WHAT THIS TASK INVOLVES - Please transcribe every entry below exactly, without including the pictures.

[Revision tracking records]
Content starts

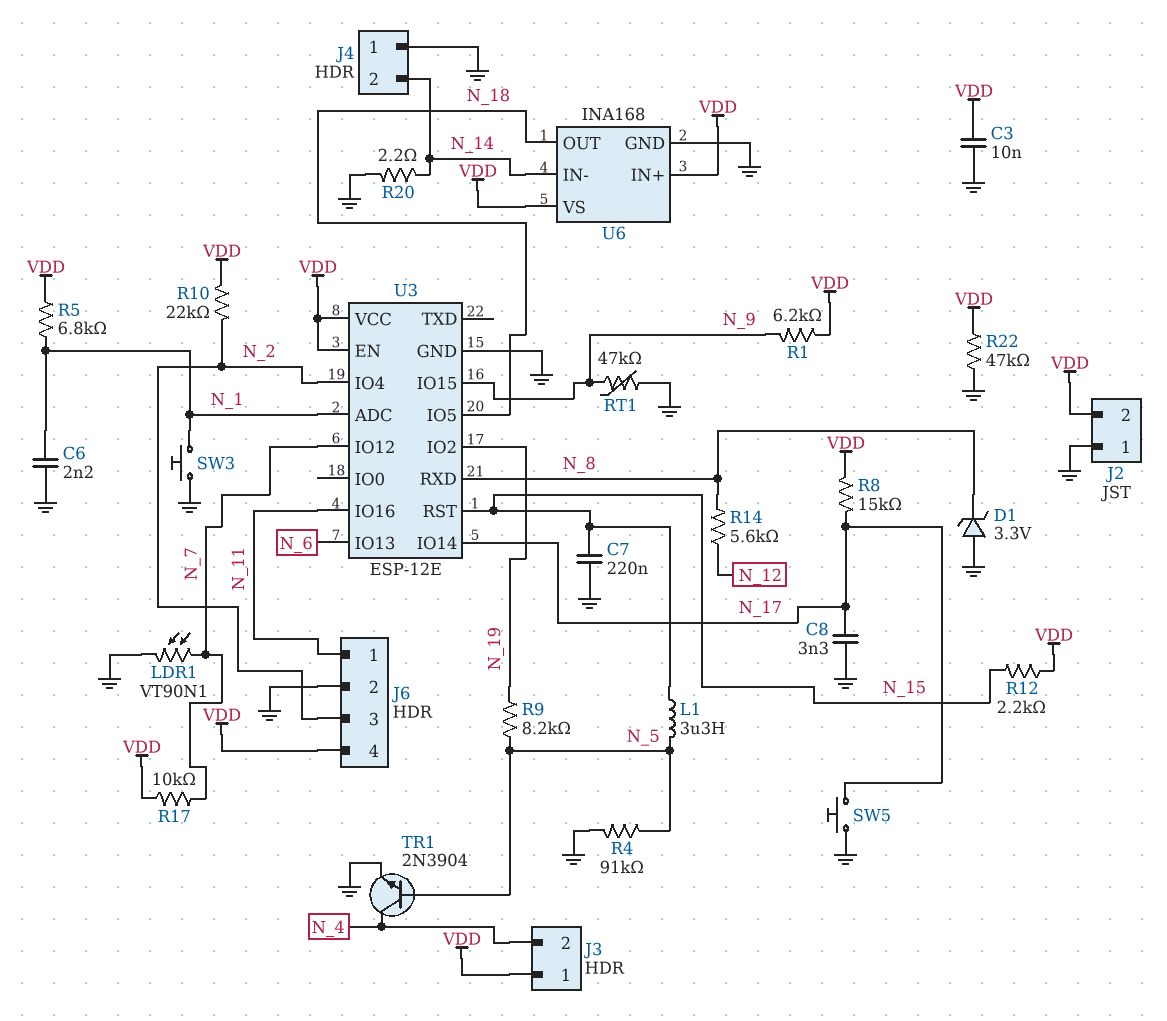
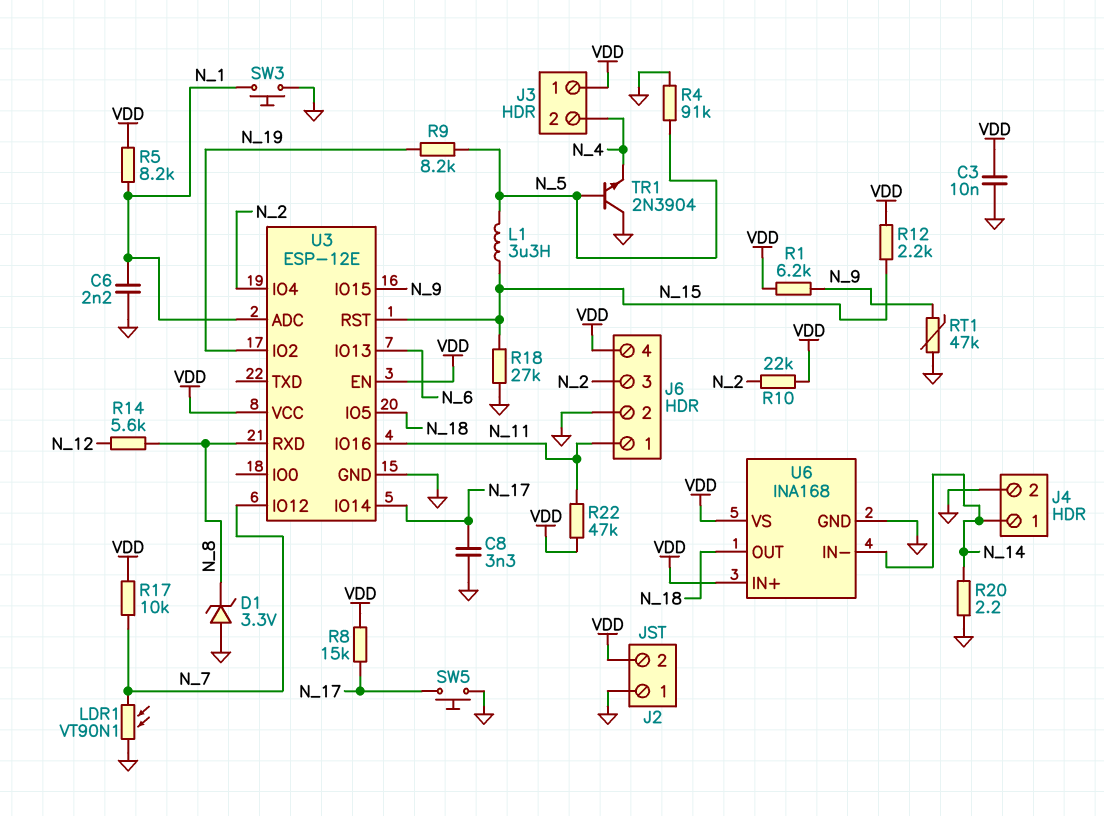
C7: 220nF (GND, N_15) -> none
J4 pin 1: GND -> N_14
J4 pin 2: N_14 -> GND
R5: 6.8k (N_1, VDD) -> 8.2k (N_1, VDD)
R18: none -> 27k (GND, N_15)
R22: 47k (GND, VDD) -> 47k (N_11, VDD)
TR1: NPN 2N3904 (B N_5, C N_4, E GND) -> NPN 2N3904 (B N_5, C GND, E N_4)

Content ends

ANSWER -
C7: 220nF (GND, N_15) -> none
J4 pin 1: GND -> N_14
J4 pin 2: N_14 -> GND
R5: 6.8k (N_1, VDD) -> 8.2k (N_1, VDD)
R18: none -> 27k (GND, N_15)
R22: 47k (GND, VDD) -> 47k (N_11, VDD)
TR1: NPN 2N3904 (B N_5, C N_4, E GND) -> NPN 2N3904 (B N_5, C GND, E N_4)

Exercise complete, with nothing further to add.